Information given Block Start

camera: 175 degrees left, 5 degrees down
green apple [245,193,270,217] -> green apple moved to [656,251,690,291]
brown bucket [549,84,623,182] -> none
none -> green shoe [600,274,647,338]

Information given Block End
Information given Block Start

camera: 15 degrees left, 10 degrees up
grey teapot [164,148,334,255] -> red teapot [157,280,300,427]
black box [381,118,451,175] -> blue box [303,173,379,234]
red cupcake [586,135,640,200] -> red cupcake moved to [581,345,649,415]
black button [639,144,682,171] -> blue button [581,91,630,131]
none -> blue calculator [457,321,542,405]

Information given Block End

- Instructions for the task
Beginning with the line containing "camera: 175 degrees left, 5 degrees down" in the material above, copy every line exactly until you have copied the line containing "none -> green shoe [600,274,647,338]".

- Solution below
camera: 175 degrees left, 5 degrees down
green apple [245,193,270,217] -> green apple moved to [656,251,690,291]
brown bucket [549,84,623,182] -> none
none -> green shoe [600,274,647,338]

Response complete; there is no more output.